[Start of Attachment]

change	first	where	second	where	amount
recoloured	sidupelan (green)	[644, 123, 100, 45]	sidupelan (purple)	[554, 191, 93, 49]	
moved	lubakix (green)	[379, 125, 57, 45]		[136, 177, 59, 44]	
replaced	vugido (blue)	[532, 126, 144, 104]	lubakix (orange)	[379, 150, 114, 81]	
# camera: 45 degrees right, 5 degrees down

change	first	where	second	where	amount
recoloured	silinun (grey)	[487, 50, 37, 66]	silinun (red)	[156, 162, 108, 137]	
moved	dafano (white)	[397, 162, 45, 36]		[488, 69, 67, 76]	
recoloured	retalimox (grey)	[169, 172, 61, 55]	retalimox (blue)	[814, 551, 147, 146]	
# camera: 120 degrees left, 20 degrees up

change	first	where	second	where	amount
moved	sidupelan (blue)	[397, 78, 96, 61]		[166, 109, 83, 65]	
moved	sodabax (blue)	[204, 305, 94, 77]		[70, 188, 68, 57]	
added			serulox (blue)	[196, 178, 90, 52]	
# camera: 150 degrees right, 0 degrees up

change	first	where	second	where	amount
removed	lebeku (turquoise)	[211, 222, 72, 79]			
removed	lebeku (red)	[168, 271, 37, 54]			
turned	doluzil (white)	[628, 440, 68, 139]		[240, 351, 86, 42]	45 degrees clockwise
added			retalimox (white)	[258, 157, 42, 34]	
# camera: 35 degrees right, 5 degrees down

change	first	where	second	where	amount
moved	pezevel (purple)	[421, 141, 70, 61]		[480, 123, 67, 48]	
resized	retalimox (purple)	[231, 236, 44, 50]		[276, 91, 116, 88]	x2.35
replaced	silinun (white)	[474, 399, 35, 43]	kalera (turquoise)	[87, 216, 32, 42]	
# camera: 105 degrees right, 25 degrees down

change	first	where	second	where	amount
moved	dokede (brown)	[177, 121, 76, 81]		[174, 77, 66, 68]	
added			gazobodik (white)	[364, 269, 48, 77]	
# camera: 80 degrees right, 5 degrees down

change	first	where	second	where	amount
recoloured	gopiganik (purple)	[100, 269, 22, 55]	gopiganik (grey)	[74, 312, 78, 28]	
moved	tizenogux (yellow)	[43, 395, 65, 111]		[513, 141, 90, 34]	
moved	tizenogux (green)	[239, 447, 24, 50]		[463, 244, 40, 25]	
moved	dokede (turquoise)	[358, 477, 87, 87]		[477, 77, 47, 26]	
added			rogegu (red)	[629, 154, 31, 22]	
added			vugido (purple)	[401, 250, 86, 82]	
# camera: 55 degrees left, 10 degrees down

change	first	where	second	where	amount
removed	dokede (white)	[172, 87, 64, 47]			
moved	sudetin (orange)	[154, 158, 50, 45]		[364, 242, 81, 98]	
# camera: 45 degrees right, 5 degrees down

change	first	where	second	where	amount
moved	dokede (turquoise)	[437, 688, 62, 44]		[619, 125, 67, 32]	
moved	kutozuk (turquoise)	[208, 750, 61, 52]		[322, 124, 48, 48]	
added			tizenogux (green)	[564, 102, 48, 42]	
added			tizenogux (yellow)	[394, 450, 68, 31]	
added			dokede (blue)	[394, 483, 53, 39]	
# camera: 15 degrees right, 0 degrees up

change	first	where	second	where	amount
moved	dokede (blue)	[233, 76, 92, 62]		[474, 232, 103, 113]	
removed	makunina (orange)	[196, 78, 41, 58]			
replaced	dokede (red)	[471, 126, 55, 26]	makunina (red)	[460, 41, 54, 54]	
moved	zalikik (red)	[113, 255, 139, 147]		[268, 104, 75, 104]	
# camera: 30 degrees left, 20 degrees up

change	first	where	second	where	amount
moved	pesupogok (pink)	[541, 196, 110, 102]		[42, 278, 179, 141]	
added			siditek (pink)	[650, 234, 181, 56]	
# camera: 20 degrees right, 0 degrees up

[End of Attachment]

WHAT YOU SHOULD DO:
Wherever the word "lubakix" appears in a line of the data above, copy that line.

TASK RESULT:
moved	lubakix (green)	[379, 125, 57, 45]		[136, 177, 59, 44]	
replaced	vugido (blue)	[532, 126, 144, 104]	lubakix (orange)	[379, 150, 114, 81]	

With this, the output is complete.